Activity:
Wherever the string "OPTO" appears in the entries below, return the line that holds it.

(Given entries begins)

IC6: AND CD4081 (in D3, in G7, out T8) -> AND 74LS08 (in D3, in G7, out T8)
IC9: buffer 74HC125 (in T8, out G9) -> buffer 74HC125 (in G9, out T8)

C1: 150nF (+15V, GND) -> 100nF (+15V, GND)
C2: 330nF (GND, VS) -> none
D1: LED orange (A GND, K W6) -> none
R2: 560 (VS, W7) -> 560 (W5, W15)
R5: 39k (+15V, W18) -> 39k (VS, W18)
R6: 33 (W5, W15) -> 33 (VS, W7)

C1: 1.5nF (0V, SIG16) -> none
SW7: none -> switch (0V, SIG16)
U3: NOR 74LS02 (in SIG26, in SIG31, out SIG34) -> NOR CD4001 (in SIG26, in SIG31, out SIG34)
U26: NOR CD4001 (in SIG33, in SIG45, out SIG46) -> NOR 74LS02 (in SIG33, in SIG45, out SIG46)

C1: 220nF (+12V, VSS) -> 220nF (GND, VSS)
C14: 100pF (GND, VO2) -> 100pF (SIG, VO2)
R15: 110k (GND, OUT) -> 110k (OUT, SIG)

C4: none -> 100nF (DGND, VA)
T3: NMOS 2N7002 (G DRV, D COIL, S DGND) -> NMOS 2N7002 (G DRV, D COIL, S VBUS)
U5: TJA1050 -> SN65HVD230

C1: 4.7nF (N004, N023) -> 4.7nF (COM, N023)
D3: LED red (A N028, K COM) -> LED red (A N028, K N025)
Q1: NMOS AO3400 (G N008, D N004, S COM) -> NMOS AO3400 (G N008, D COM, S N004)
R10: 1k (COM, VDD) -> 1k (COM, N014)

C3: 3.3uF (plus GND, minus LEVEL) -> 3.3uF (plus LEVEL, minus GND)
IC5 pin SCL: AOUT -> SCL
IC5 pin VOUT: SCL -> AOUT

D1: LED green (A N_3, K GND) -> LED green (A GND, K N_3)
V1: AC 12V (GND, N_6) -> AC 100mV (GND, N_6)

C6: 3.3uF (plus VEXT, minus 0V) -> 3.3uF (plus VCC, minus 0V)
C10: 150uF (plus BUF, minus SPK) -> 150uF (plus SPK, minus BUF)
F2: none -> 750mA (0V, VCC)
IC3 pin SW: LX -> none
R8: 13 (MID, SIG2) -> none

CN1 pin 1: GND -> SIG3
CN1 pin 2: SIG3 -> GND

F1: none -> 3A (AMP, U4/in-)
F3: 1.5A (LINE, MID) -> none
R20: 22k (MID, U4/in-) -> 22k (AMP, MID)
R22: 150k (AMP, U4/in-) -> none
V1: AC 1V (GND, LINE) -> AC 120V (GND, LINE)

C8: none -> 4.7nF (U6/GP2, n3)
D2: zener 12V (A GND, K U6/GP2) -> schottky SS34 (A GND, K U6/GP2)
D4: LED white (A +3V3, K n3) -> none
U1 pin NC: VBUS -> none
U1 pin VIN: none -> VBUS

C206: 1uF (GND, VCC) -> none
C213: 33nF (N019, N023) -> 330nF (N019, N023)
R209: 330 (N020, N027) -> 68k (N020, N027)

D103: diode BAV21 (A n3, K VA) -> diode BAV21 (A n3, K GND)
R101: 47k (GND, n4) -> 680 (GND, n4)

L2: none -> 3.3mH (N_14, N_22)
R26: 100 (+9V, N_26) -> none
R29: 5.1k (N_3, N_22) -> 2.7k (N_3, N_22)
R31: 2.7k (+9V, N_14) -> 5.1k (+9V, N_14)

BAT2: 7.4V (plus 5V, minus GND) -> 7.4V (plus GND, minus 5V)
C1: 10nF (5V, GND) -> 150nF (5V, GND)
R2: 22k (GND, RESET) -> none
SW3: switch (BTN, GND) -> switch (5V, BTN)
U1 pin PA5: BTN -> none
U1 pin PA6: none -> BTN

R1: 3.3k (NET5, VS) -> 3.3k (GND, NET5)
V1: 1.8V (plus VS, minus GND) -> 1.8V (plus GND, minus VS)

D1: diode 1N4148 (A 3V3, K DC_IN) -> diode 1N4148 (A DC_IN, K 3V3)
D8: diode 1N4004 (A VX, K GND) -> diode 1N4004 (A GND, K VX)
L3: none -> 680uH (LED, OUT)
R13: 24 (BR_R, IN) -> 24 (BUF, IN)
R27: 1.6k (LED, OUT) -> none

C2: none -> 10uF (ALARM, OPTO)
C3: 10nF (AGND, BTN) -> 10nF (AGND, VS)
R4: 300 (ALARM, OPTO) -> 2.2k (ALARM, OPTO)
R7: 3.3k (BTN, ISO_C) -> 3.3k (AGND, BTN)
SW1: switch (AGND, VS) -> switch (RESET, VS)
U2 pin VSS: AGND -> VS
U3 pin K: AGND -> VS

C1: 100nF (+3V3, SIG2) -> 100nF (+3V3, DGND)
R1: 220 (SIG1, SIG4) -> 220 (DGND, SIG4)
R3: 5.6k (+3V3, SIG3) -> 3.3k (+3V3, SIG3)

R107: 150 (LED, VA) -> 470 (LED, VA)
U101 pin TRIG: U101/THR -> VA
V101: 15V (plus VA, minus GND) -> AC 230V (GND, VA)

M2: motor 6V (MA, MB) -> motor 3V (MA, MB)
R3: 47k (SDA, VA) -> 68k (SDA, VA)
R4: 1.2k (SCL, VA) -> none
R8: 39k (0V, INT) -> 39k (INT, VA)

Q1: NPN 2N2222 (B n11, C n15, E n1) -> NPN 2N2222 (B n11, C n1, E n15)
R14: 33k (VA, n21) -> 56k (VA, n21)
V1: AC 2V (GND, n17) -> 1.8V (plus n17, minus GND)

(Given entries ends)

Exercise result:
C2: none -> 10uF (ALARM, OPTO)
R4: 300 (ALARM, OPTO) -> 2.2k (ALARM, OPTO)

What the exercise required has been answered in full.